* INFORMATION SHOWN:
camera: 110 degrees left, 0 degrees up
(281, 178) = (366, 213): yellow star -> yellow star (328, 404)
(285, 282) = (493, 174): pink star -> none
* * *
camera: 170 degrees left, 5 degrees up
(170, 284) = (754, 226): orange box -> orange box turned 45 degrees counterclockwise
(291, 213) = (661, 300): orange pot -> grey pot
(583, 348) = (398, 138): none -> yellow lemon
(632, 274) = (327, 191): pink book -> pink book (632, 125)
...
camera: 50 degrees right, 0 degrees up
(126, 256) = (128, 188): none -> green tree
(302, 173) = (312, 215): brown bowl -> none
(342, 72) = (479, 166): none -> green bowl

* PROMPT:
The answer is a single number: how many lines in the data above hold the string "green".

* RESPONSE FOR THIS EXERCISE:
2